- [YOUR GOAL]:
Please reproduce the items below word for word, from the first line through the line containing "Describe the element", both ends included.

/---

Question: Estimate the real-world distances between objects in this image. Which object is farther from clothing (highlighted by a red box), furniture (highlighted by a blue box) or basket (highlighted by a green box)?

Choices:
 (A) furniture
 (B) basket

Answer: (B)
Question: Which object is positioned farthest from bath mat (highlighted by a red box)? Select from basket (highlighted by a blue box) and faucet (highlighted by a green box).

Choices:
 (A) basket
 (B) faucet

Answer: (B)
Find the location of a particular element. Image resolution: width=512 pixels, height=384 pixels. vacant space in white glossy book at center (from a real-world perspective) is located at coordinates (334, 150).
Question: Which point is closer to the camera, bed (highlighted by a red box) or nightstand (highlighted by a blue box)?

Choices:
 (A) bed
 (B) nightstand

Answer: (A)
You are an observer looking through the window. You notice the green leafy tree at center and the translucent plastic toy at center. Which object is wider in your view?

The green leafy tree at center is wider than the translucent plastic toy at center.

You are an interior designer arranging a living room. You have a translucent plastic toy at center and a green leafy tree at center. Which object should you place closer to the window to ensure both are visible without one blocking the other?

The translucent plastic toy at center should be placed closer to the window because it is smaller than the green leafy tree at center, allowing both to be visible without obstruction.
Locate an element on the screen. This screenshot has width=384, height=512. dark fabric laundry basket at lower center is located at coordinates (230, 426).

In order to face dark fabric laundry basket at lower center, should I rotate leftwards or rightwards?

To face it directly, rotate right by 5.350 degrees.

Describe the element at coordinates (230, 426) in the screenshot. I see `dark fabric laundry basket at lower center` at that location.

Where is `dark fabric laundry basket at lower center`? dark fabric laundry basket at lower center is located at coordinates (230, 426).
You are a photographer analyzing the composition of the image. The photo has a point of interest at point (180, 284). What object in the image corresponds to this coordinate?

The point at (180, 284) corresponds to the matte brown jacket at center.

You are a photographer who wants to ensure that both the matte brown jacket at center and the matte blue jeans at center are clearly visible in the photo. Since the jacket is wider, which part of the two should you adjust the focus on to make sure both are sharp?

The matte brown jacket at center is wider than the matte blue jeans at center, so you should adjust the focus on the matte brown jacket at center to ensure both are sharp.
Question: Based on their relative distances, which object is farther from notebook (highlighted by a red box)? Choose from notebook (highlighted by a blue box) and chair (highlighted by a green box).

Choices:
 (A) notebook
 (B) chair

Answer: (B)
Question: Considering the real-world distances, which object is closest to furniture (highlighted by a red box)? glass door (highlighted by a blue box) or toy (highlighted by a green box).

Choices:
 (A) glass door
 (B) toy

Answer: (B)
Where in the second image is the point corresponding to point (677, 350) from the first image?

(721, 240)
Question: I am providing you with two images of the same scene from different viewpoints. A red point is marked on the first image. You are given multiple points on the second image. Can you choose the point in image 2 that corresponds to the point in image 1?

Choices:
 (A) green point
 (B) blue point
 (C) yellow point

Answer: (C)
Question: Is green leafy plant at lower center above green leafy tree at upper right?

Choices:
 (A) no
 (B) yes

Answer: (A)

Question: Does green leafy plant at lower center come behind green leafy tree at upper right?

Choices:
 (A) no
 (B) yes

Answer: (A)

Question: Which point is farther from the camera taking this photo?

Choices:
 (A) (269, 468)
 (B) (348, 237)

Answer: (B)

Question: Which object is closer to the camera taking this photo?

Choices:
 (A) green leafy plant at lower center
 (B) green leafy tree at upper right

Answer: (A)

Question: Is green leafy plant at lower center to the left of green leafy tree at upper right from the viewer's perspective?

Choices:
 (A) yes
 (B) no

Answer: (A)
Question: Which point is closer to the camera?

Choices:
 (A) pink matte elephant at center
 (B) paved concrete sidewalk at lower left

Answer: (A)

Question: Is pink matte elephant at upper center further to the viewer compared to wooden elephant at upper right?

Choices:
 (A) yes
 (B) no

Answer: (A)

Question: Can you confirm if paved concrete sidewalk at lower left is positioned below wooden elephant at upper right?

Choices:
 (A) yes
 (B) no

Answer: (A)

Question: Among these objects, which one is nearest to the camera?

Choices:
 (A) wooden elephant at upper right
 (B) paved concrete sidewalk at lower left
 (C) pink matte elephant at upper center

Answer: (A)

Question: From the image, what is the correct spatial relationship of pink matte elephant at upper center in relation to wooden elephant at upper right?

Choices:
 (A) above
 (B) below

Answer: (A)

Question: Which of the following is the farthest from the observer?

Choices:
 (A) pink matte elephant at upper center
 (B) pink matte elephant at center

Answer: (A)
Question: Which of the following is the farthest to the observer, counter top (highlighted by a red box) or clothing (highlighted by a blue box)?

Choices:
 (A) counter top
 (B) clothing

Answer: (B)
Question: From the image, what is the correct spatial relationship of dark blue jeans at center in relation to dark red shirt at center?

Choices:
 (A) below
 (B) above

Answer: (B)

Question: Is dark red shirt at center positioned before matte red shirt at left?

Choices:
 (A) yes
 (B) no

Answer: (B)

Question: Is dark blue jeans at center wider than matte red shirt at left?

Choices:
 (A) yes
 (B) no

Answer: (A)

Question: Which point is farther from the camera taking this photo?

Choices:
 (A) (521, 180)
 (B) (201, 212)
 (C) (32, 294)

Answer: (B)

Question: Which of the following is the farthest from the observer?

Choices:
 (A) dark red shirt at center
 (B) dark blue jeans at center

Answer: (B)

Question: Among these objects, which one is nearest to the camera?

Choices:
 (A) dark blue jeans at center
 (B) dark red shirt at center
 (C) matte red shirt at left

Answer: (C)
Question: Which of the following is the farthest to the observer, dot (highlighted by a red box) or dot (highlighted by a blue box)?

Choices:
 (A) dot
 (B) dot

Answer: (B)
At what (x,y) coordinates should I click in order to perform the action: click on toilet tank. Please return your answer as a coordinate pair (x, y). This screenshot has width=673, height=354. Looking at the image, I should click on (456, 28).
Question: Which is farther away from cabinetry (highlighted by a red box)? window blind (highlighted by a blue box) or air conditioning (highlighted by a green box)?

\---

- [RESULT BELOW]:
Question: Estimate the real-world distances between objects in this image. Which object is farther from clothing (highlighted by a red box), furniture (highlighted by a blue box) or basket (highlighted by a green box)?

Choices:
 (A) furniture
 (B) basket

Answer: (B)
Question: Which object is positioned farthest from bath mat (highlighted by a red box)? Select from basket (highlighted by a blue box) and faucet (highlighted by a green box).

Choices:
 (A) basket
 (B) faucet

Answer: (B)
Find the location of a particular element. Image resolution: width=512 pixels, height=384 pixels. vacant space in white glossy book at center (from a real-world perspective) is located at coordinates (334, 150).
Question: Which point is closer to the camera, bed (highlighted by a red box) or nightstand (highlighted by a blue box)?

Choices:
 (A) bed
 (B) nightstand

Answer: (A)
You are an observer looking through the window. You notice the green leafy tree at center and the translucent plastic toy at center. Which object is wider in your view?

The green leafy tree at center is wider than the translucent plastic toy at center.

You are an interior designer arranging a living room. You have a translucent plastic toy at center and a green leafy tree at center. Which object should you place closer to the window to ensure both are visible without one blocking the other?

The translucent plastic toy at center should be placed closer to the window because it is smaller than the green leafy tree at center, allowing both to be visible without obstruction.
Locate an element on the screen. This screenshot has width=384, height=512. dark fabric laundry basket at lower center is located at coordinates (230, 426).

In order to face dark fabric laundry basket at lower center, should I rotate leftwards or rightwards?

To face it directly, rotate right by 5.350 degrees.

Describe the element at coordinates (230, 426) in the screenshot. I see `dark fabric laundry basket at lower center` at that location.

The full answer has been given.